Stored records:
####

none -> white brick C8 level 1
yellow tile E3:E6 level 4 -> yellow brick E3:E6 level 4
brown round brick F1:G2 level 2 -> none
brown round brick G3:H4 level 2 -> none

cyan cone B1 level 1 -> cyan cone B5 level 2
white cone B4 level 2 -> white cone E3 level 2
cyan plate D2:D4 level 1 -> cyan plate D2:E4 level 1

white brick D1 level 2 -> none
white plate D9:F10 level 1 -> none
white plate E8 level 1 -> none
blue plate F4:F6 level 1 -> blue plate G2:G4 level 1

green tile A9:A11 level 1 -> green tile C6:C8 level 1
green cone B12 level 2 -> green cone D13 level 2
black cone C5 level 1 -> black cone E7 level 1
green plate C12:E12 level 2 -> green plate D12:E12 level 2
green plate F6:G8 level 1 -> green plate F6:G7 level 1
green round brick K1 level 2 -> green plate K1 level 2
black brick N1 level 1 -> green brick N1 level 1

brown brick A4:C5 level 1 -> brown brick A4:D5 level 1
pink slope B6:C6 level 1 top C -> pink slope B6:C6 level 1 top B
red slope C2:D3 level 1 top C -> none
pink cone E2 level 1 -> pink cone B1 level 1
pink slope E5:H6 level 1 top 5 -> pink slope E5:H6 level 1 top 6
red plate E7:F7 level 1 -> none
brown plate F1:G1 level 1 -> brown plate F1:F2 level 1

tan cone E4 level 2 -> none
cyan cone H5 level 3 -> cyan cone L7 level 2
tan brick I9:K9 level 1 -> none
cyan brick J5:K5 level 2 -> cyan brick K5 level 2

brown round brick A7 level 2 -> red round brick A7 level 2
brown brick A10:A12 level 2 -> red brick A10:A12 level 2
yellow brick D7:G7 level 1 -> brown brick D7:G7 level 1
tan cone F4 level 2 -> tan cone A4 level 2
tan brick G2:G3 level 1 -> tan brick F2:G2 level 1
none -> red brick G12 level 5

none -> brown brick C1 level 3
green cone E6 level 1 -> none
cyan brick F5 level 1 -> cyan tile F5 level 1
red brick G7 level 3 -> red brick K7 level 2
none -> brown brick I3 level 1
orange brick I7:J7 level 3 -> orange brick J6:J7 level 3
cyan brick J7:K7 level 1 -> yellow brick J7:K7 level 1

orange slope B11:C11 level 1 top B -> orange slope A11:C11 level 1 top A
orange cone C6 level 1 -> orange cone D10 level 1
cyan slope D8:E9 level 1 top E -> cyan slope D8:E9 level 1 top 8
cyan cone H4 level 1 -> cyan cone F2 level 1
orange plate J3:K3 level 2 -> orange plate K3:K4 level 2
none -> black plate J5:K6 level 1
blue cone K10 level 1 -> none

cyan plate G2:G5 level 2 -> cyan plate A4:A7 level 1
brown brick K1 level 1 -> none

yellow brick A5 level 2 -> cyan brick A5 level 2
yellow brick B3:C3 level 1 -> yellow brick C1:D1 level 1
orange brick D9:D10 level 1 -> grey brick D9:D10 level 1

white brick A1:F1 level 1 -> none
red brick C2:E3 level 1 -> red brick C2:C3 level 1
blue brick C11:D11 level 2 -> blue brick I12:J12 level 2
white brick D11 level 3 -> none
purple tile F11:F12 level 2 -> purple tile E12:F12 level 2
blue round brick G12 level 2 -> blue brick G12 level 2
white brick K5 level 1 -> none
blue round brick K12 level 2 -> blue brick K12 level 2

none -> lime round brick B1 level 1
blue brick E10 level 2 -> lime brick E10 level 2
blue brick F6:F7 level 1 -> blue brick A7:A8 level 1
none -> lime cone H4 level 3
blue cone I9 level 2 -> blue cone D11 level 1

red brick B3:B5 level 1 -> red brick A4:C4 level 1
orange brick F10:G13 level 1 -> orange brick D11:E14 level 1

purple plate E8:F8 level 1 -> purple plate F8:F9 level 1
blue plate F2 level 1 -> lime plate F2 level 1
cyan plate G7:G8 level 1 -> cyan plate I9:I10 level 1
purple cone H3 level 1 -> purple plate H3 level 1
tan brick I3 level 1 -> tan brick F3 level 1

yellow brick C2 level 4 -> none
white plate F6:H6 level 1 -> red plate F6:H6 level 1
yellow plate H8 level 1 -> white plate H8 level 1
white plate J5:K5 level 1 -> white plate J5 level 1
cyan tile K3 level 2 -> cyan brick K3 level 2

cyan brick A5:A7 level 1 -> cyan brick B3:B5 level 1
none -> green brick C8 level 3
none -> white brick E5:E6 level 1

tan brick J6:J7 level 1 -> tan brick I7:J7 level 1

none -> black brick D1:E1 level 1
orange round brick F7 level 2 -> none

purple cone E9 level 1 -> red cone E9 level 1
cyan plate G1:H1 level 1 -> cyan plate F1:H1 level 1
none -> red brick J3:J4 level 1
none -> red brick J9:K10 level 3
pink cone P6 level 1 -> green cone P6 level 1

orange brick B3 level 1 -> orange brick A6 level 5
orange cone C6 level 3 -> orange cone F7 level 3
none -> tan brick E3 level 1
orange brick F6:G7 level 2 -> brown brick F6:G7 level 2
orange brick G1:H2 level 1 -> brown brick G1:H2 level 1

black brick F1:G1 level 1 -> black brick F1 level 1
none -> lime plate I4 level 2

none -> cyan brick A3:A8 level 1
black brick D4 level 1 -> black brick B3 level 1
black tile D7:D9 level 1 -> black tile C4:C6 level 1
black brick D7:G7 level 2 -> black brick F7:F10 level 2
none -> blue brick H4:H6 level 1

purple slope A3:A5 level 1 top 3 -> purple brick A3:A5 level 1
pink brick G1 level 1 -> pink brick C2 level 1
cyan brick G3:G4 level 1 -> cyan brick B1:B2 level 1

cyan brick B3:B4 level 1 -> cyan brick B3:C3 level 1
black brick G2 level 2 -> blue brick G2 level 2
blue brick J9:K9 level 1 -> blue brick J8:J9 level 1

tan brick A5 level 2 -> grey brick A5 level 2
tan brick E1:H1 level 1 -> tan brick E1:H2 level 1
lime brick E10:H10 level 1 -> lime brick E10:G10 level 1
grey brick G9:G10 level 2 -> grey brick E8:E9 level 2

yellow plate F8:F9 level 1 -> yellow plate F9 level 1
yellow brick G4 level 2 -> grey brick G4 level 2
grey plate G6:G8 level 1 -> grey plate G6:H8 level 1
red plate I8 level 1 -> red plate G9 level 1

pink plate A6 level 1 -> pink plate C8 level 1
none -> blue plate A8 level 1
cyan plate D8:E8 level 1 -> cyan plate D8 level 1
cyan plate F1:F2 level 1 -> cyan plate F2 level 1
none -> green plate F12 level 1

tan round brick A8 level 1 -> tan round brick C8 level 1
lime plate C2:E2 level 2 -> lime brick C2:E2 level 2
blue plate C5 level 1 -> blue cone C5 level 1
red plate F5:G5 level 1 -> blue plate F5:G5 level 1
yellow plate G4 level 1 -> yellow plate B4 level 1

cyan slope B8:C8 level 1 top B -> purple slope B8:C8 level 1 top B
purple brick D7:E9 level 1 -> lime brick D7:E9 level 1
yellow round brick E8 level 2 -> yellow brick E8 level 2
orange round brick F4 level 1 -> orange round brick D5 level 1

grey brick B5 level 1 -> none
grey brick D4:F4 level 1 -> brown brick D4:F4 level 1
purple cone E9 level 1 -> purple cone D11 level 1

####

=== WHAT YOU WILL DO ===
Once you have identified the lines above that contain "yellow", copy each of them.

=== ANSWER BELOW ===
yellow tile E3:E6 level 4 -> yellow brick E3:E6 level 4
yellow brick D7:G7 level 1 -> brown brick D7:G7 level 1
cyan brick J7:K7 level 1 -> yellow brick J7:K7 level 1
yellow brick A5 level 2 -> cyan brick A5 level 2
yellow brick B3:C3 level 1 -> yellow brick C1:D1 level 1
yellow brick C2 level 4 -> none
yellow plate H8 level 1 -> white plate H8 level 1
yellow plate F8:F9 level 1 -> yellow plate F9 level 1
yellow brick G4 level 2 -> grey brick G4 level 2
yellow plate G4 level 1 -> yellow plate B4 level 1
yellow round brick E8 level 2 -> yellow brick E8 level 2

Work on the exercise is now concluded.